===== Exercise data =====

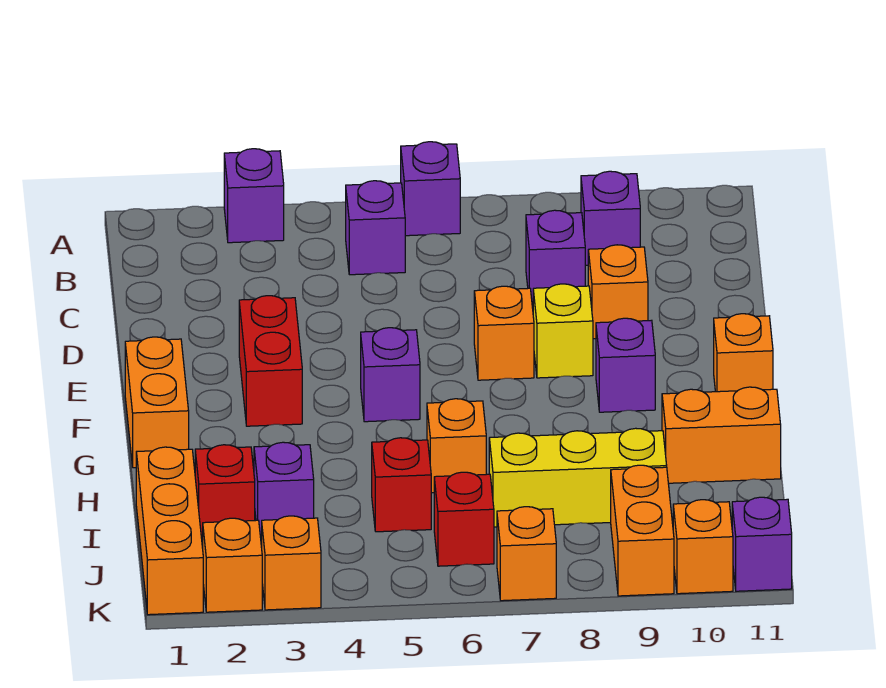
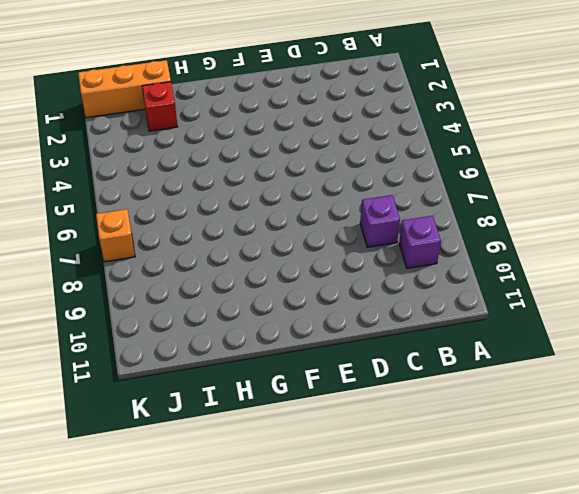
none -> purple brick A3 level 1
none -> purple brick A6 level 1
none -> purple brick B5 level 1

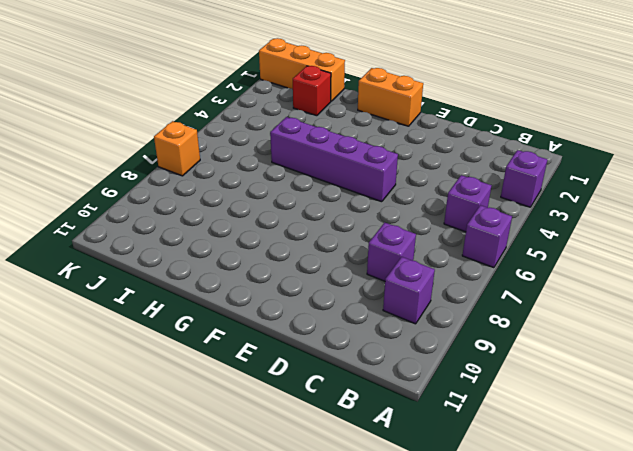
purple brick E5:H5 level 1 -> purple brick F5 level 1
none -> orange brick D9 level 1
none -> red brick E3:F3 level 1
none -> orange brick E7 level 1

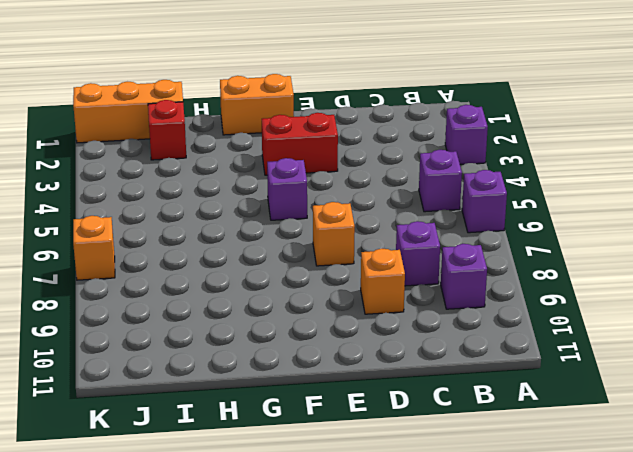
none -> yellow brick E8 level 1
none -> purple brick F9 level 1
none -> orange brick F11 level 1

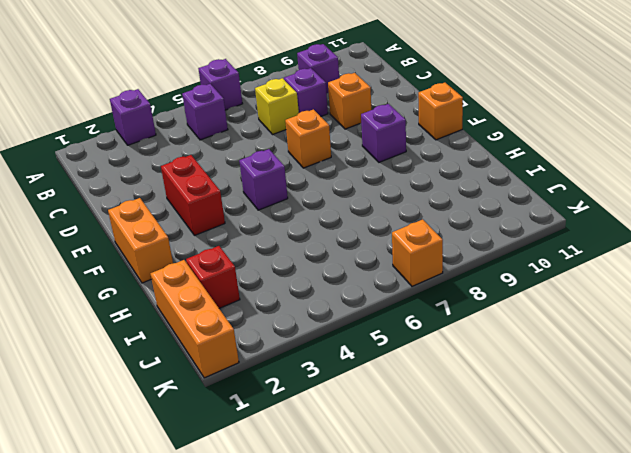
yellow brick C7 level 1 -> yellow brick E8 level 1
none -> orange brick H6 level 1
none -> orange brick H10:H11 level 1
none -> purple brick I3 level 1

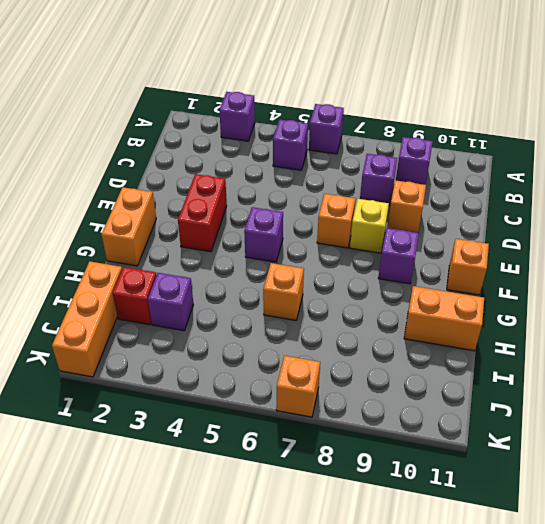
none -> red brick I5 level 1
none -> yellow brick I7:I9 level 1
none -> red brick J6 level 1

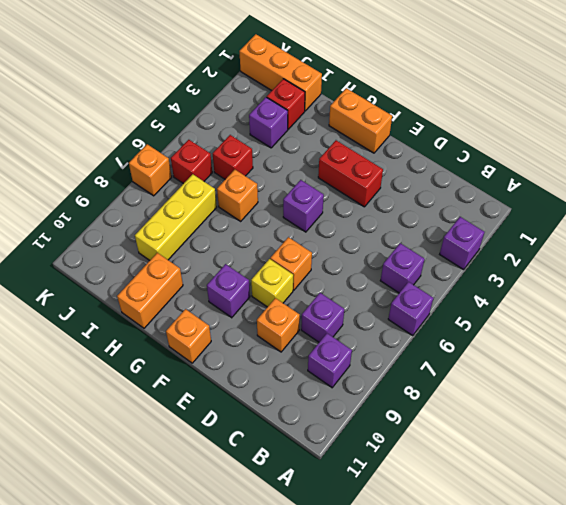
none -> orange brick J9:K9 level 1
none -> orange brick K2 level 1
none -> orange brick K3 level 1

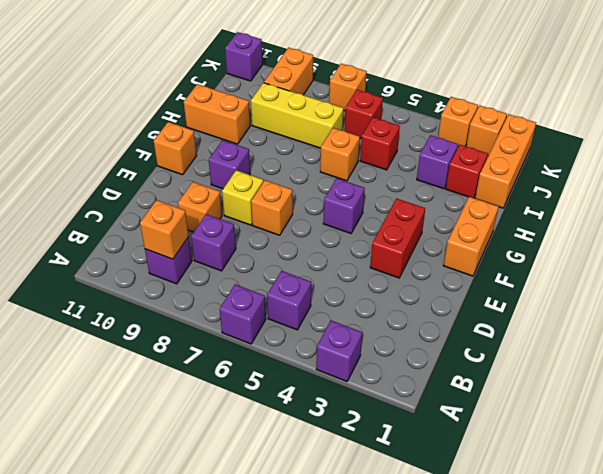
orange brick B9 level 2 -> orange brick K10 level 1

=====

Review the entries above and return every line where "yellow" appears.

none -> yellow brick E8 level 1
yellow brick C7 level 1 -> yellow brick E8 level 1
none -> yellow brick I7:I9 level 1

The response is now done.